====== Provided material

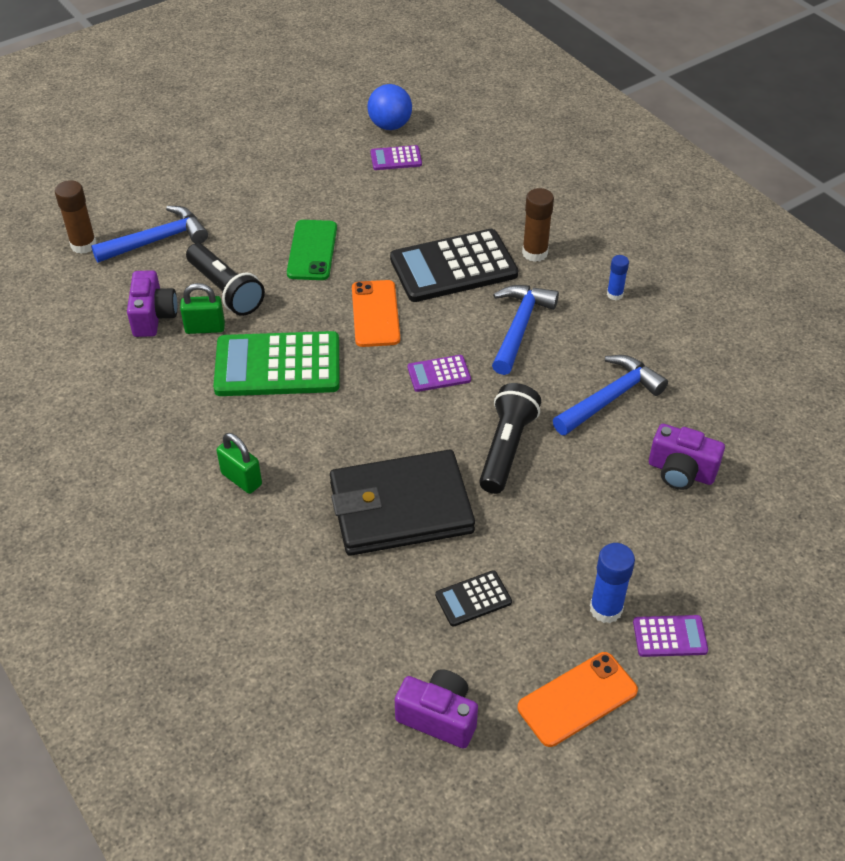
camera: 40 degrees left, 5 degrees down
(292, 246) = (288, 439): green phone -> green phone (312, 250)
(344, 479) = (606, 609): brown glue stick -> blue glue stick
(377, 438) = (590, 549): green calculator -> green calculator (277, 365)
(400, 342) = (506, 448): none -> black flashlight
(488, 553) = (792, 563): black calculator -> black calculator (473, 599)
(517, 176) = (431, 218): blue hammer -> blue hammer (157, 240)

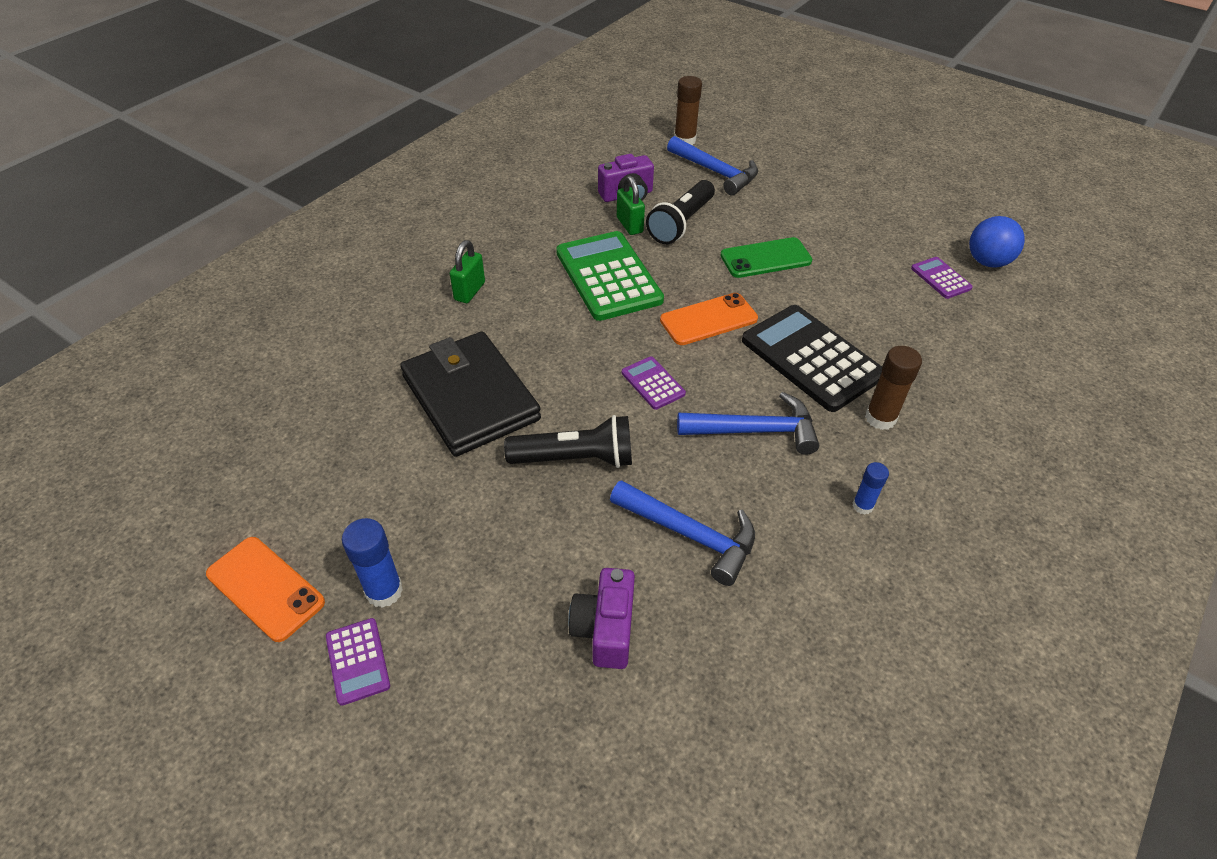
camera: 70 degrees right, 0 degrees up
(439, 717) = (236, 482): purple camera -> none
(473, 599) = (374, 476): black calculator -> none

============

* [What you are asked to do]
Your task is to repeat the entries above exactly, omitting the pictures.

* [Reply]
camera: 40 degrees left, 5 degrees down
(292, 246) = (288, 439): green phone -> green phone (312, 250)
(344, 479) = (606, 609): brown glue stick -> blue glue stick
(377, 438) = (590, 549): green calculator -> green calculator (277, 365)
(400, 342) = (506, 448): none -> black flashlight
(488, 553) = (792, 563): black calculator -> black calculator (473, 599)
(517, 176) = (431, 218): blue hammer -> blue hammer (157, 240)

camera: 70 degrees right, 0 degrees up
(439, 717) = (236, 482): purple camera -> none
(473, 599) = (374, 476): black calculator -> none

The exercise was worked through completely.